▶ _WORK REQUEST_:
Go through the records line by line and work out how many lines hold the word "size". Answer with the number only.

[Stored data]

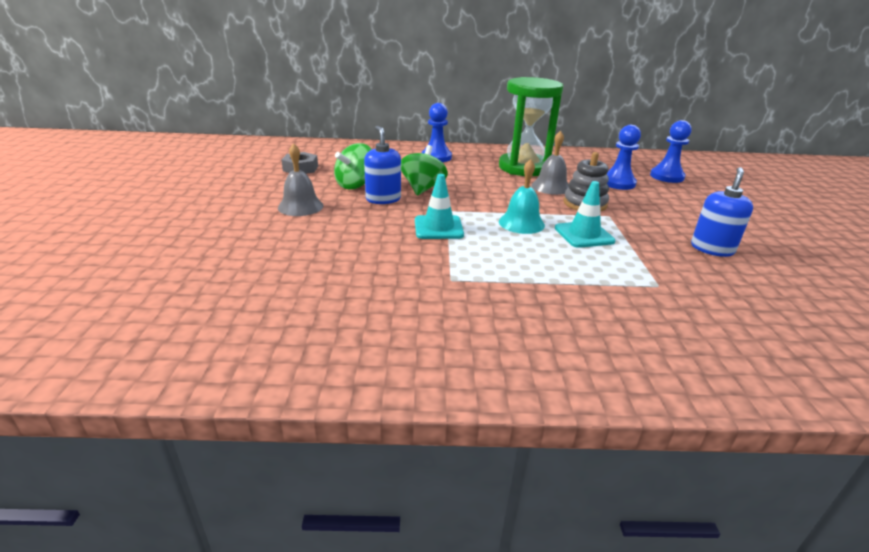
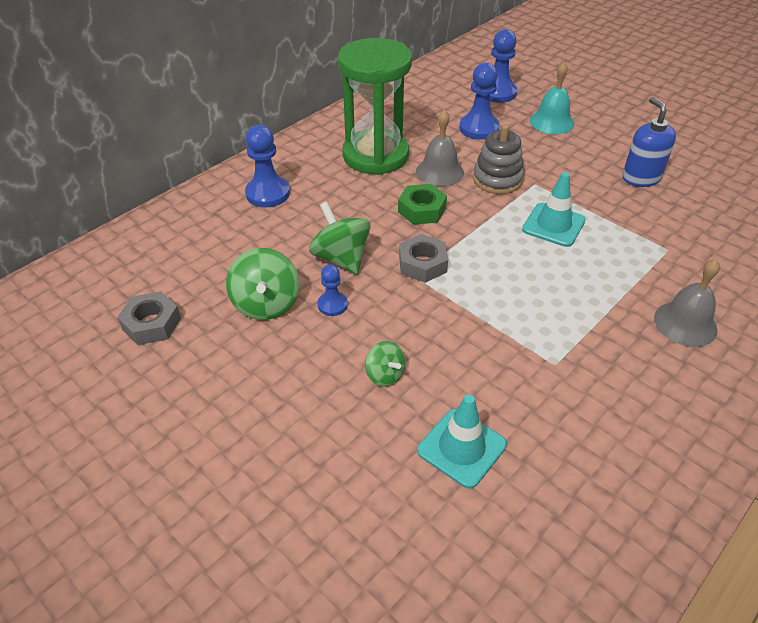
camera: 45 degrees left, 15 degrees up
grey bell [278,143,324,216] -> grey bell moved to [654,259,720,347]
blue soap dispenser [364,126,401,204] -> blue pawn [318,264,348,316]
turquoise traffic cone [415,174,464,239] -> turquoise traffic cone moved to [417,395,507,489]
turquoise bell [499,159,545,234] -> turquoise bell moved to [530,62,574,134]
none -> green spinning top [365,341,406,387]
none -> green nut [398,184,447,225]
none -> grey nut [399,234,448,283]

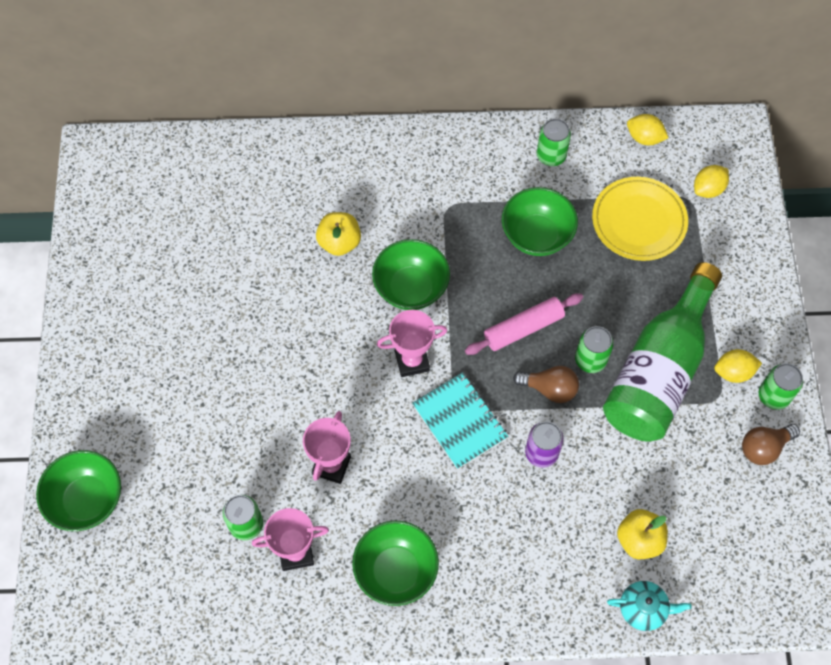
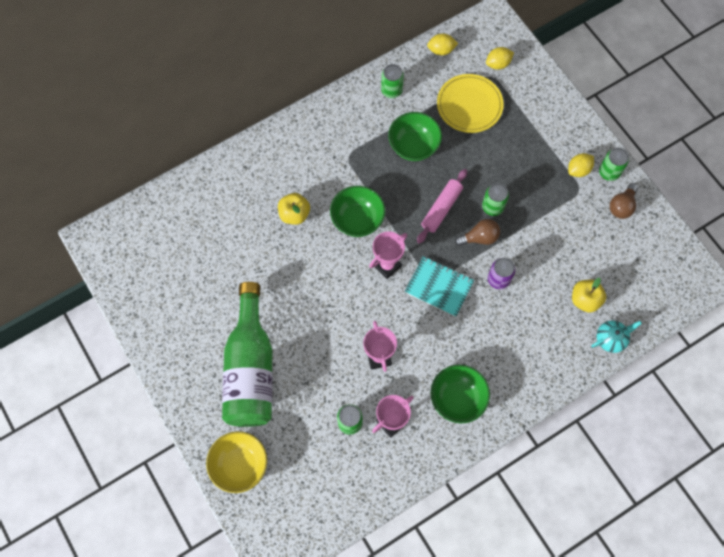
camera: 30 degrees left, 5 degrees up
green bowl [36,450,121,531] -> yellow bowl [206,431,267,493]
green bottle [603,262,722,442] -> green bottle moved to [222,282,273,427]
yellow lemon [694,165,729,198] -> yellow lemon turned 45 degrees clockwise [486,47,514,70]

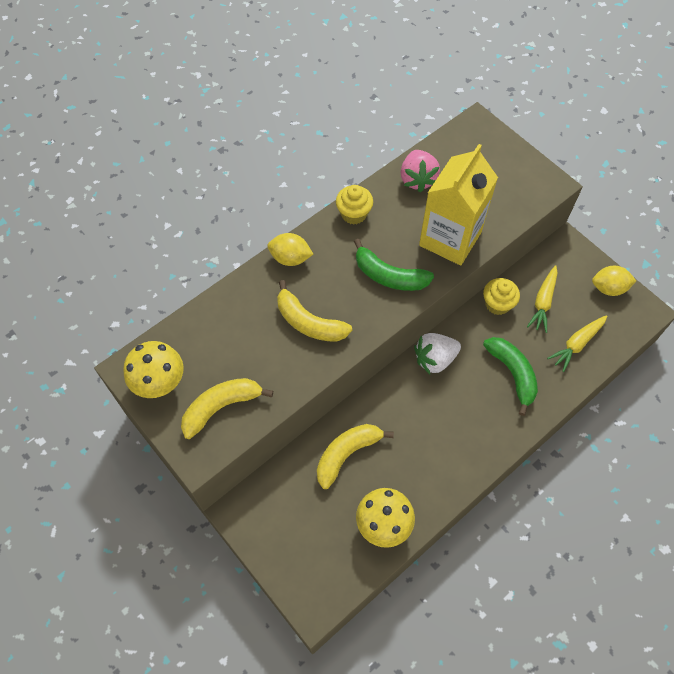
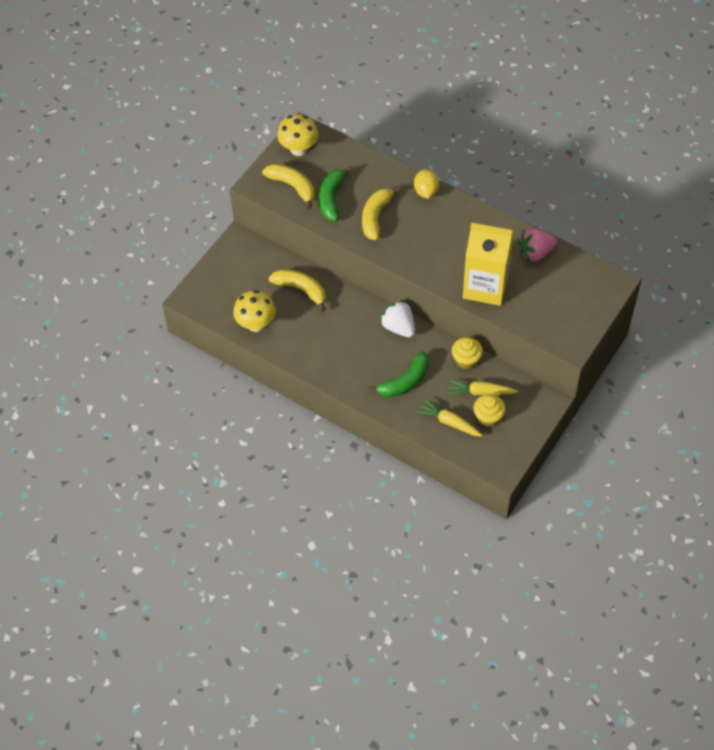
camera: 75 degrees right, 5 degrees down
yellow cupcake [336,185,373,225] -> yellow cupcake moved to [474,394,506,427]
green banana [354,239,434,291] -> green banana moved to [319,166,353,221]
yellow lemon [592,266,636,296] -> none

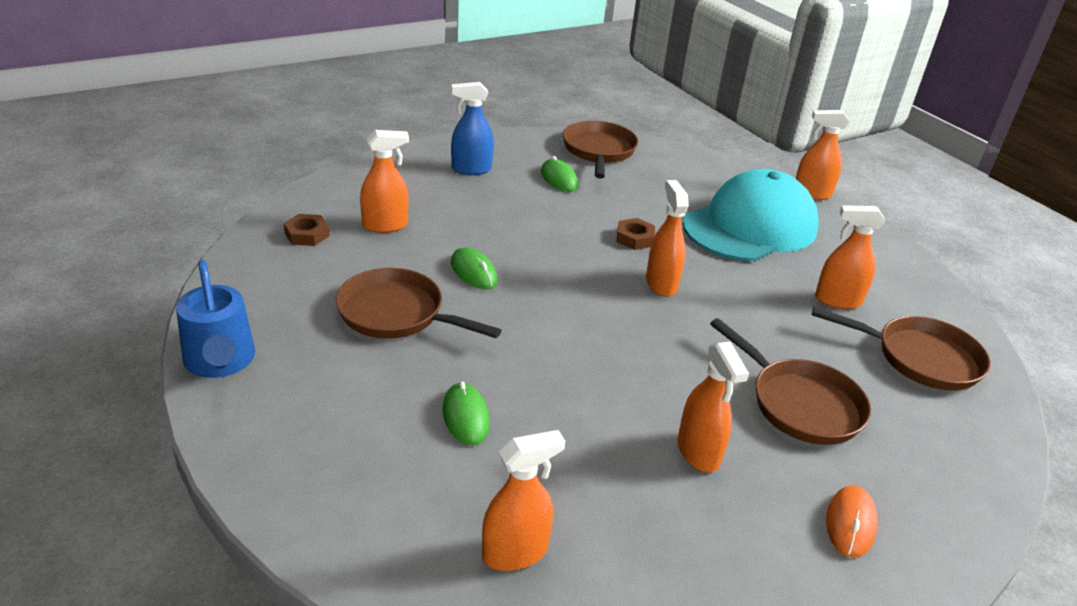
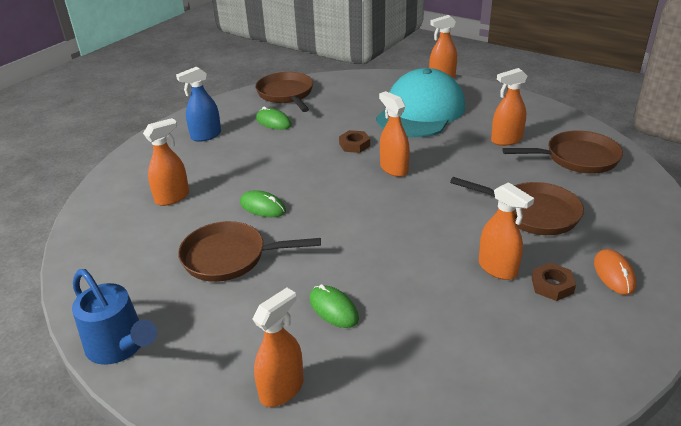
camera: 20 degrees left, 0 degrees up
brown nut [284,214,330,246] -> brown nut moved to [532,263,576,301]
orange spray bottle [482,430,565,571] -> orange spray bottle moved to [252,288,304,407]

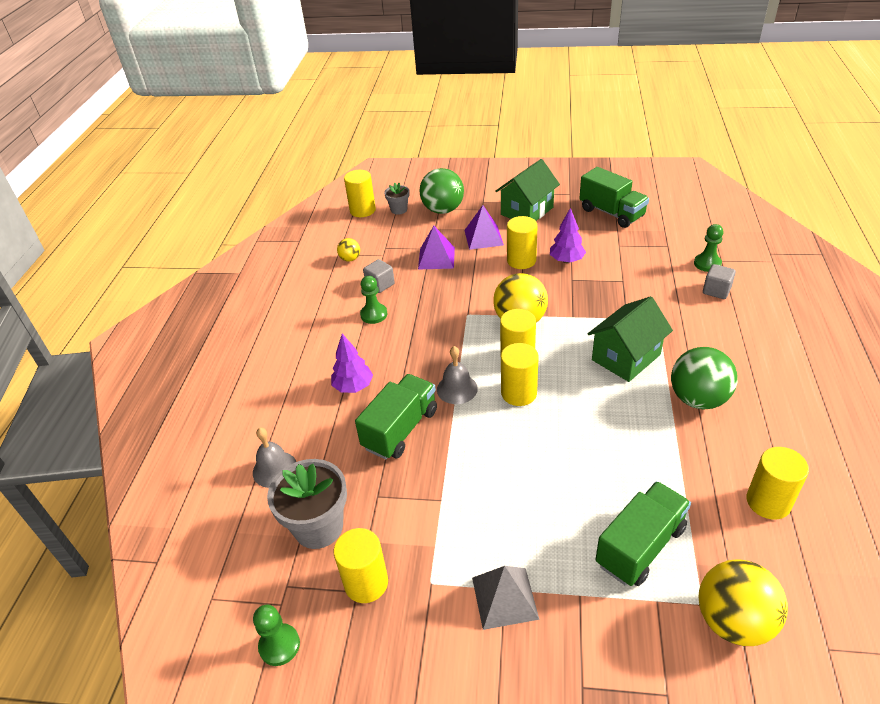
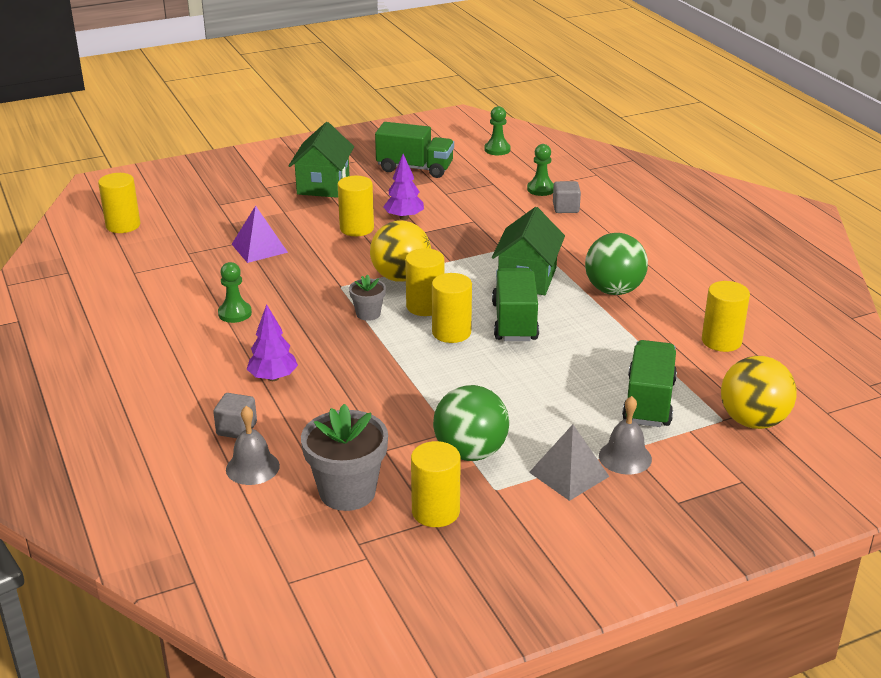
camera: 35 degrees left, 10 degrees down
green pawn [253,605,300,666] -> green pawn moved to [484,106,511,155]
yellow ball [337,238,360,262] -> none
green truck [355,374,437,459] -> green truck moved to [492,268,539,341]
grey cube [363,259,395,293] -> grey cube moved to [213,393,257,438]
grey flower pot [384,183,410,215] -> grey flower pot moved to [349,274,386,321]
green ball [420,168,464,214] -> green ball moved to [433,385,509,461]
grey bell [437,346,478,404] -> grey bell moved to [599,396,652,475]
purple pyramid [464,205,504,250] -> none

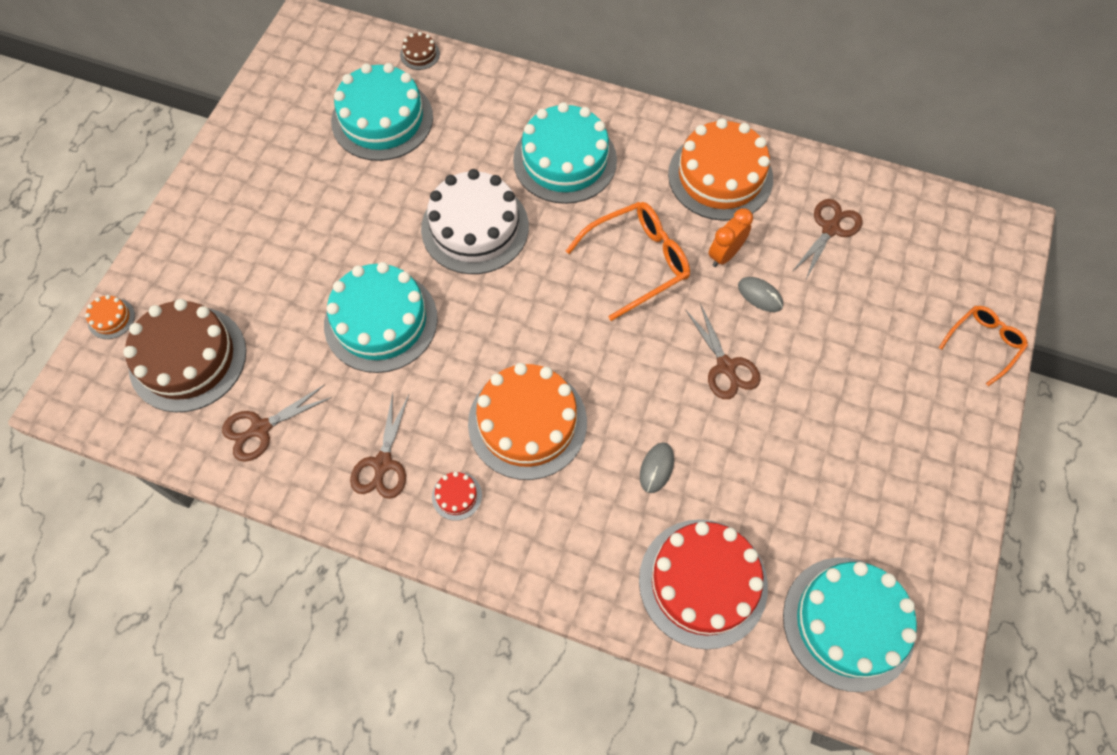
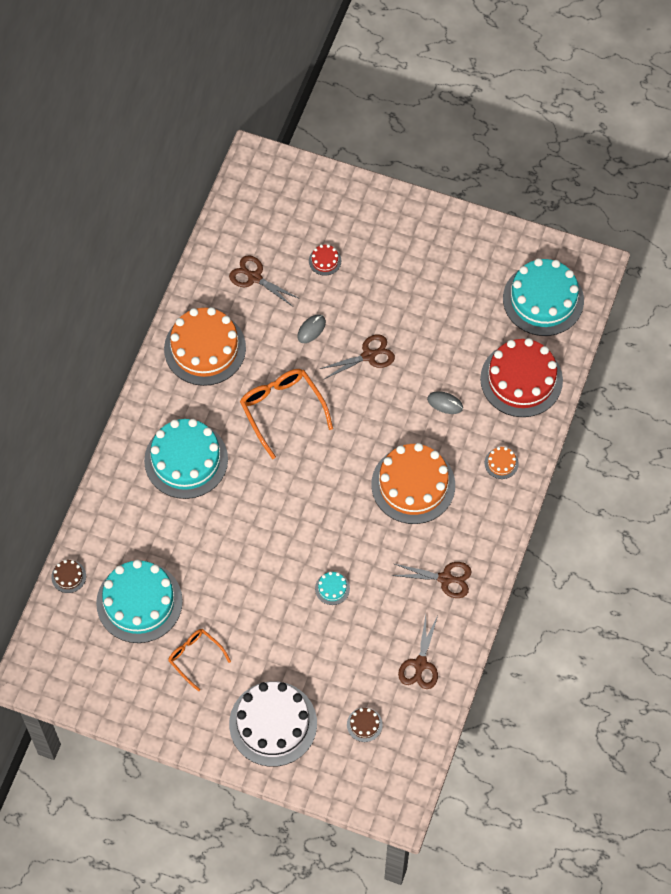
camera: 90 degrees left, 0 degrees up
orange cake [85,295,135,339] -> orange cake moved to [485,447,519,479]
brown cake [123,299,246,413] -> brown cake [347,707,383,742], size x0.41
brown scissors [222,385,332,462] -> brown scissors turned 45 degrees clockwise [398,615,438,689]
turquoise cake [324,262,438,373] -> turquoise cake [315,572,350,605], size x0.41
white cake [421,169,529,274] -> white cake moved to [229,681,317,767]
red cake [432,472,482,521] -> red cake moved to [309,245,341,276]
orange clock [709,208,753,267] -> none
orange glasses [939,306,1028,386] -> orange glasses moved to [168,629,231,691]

▶ _RESPONSE BOX_:
2